Dataset excerpts:
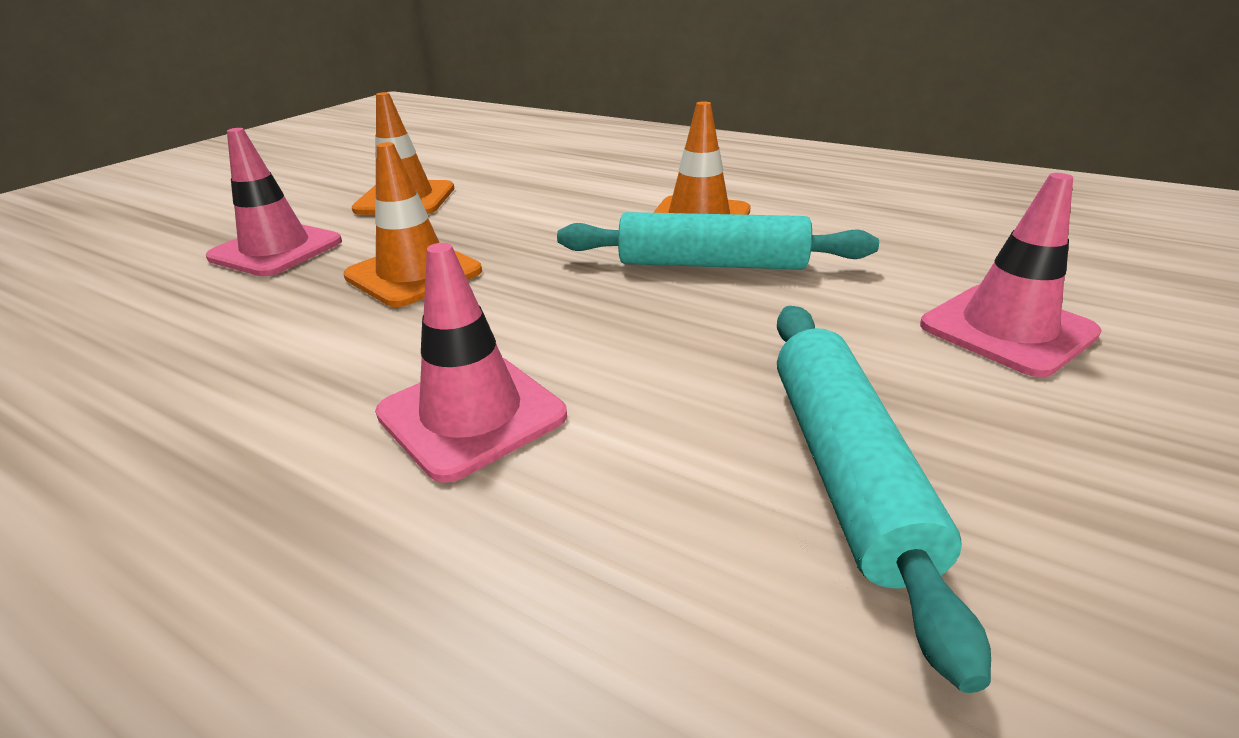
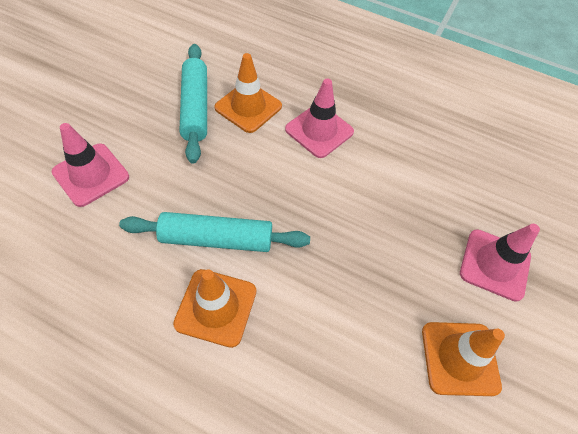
camera: 170 degrees right, 25 degrees up
(414, 274) = (389, 231): orange traffic cone -> orange traffic cone (248, 107)

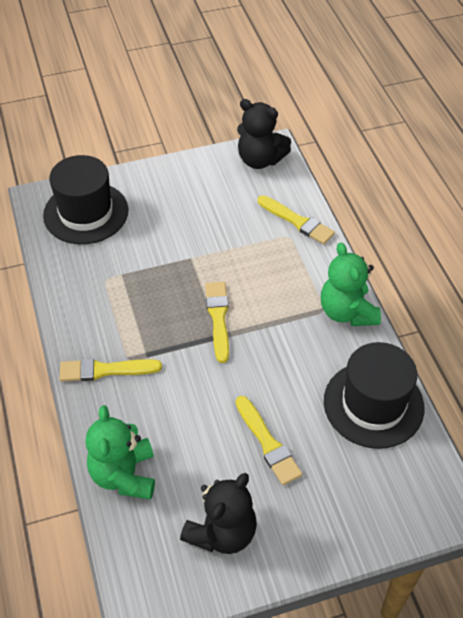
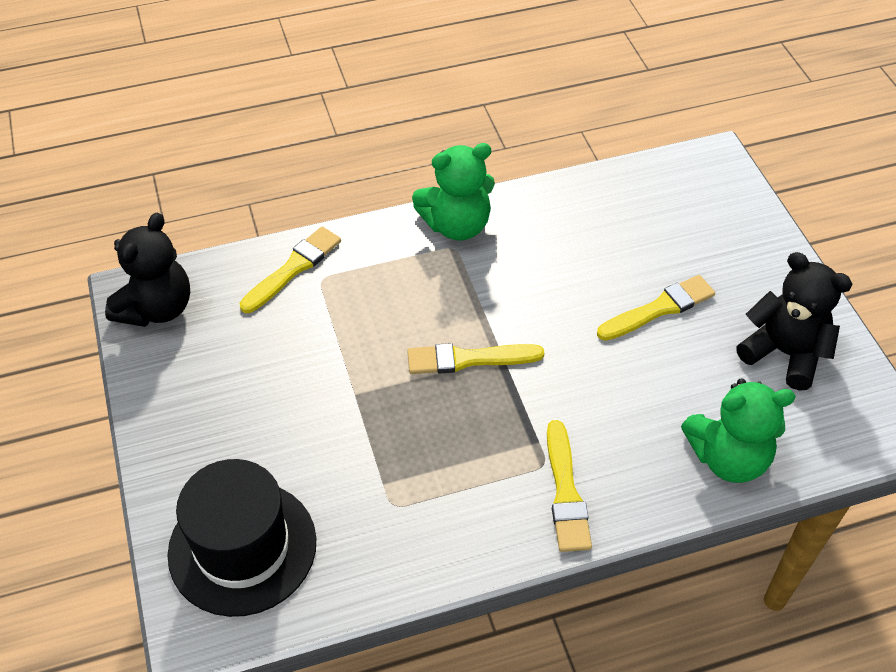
camera: 90 degrees left, 0 degrees up
(373, 404) = (593, 210): black hat -> none

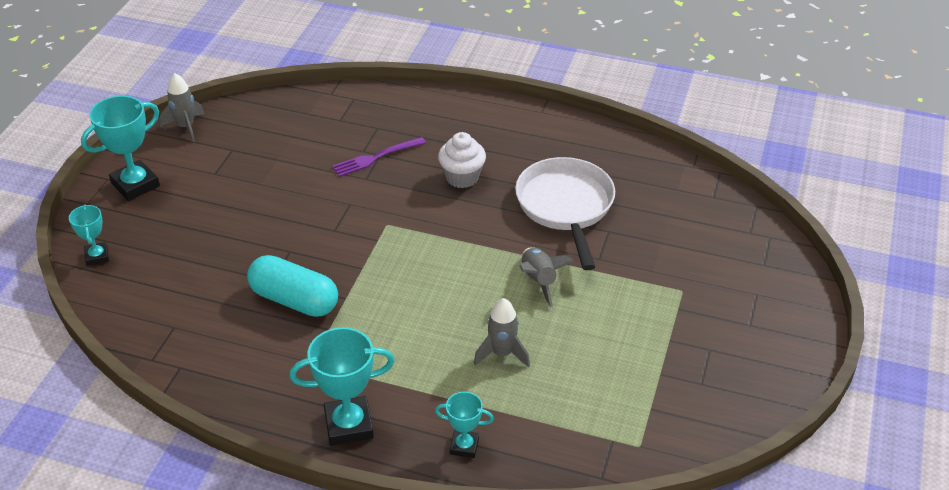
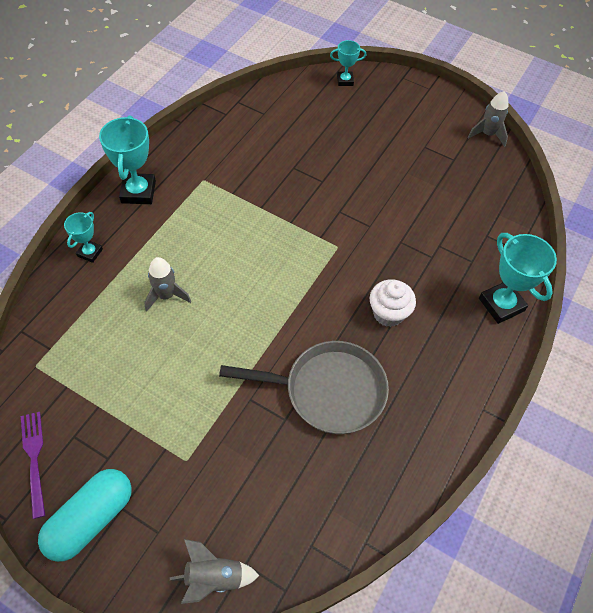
camera: 100 degrees right, 15 degrees up
(135, 184) = (419, 102): turquoise trophy -> turquoise trophy (501, 304)
(294, 300) = (268, 178): turquoise capsule -> turquoise capsule (91, 519)
(376, 157) = (428, 253): purple fork -> purple fork (34, 459)
(539, 281) = (237, 342): grey rocket -> grey rocket (214, 577)
(566, 206) = (328, 391): white pan -> grey pan

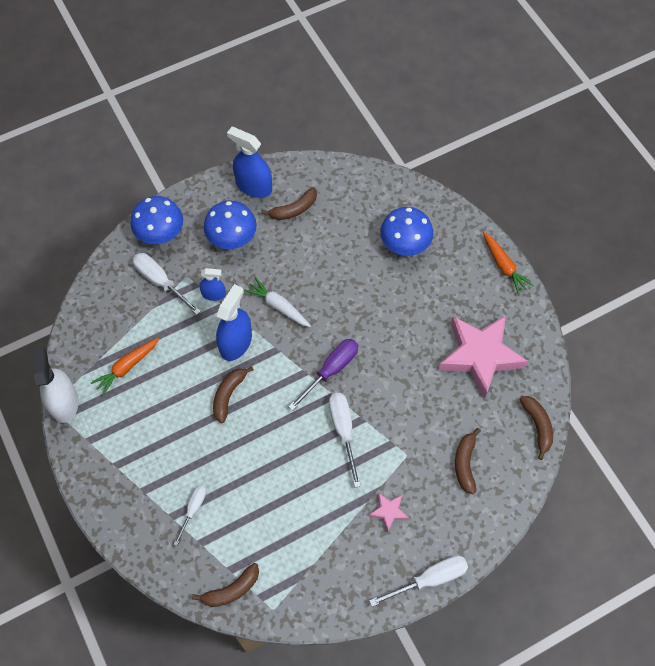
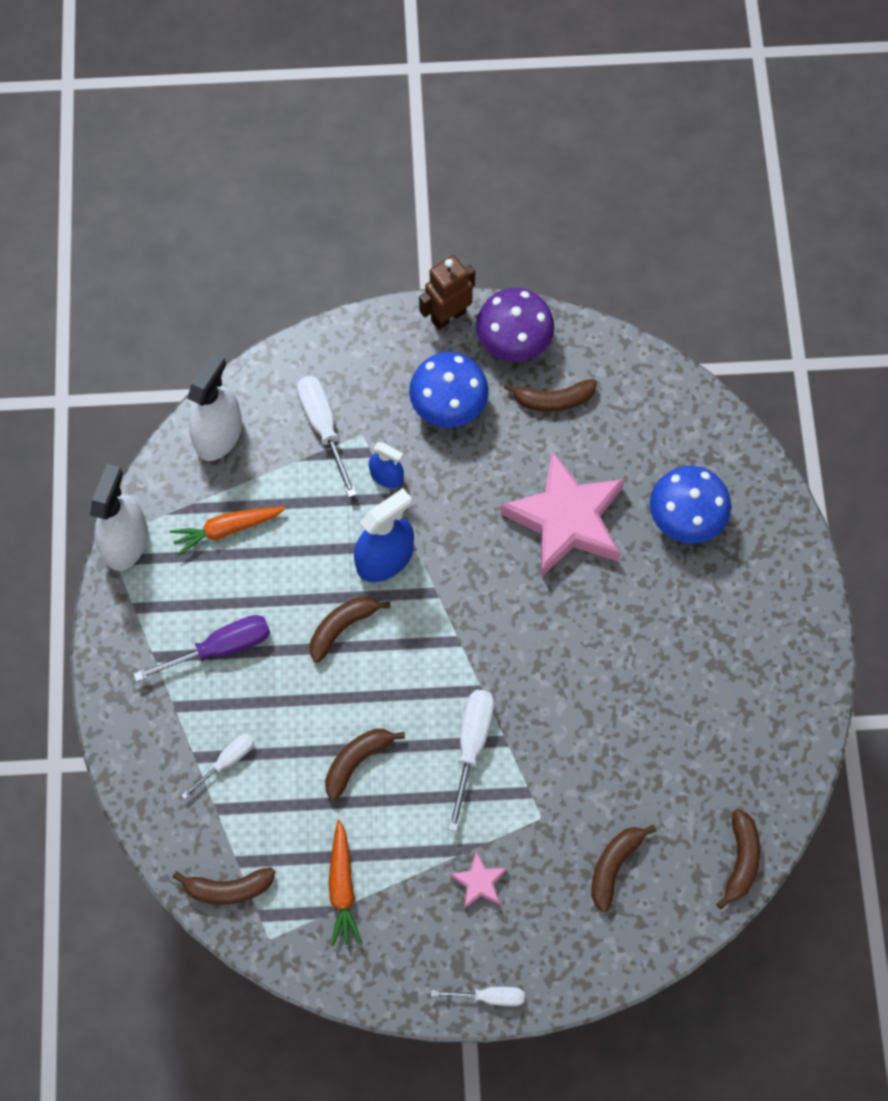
camera: 25 degrees right, 5 degrees up
(95, 313) = (219, 435): none -> white spray bottle
(160, 233) = (354, 357): blue mushroom -> none
(207, 187) = (448, 316): none -> brown robot
(254, 186) = (513, 341): blue spray bottle -> purple mushroom
(276, 472) = (357, 761): none -> brown banana
(278, 306) = (466, 532): white carrot -> none
(331, 370) = (495, 654): purple screwdriver -> purple screwdriver (220, 648)
(429, 579) = (489, 996): white screwdriver -> white screwdriver, size x0.62
(480, 356) = (710, 726): pink star -> pink star (566, 520)
(503, 265) = (811, 610): orange carrot -> orange carrot (342, 887)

TASK DIRECTIONS:
Locate the line with "(331, 370) = (495, 654): purple" in the entries above; extract it and every line after it, verbatim.

YOUR RESPONSE:
(331, 370) = (495, 654): purple screwdriver -> purple screwdriver (220, 648)
(429, 579) = (489, 996): white screwdriver -> white screwdriver, size x0.62
(480, 356) = (710, 726): pink star -> pink star (566, 520)
(503, 265) = (811, 610): orange carrot -> orange carrot (342, 887)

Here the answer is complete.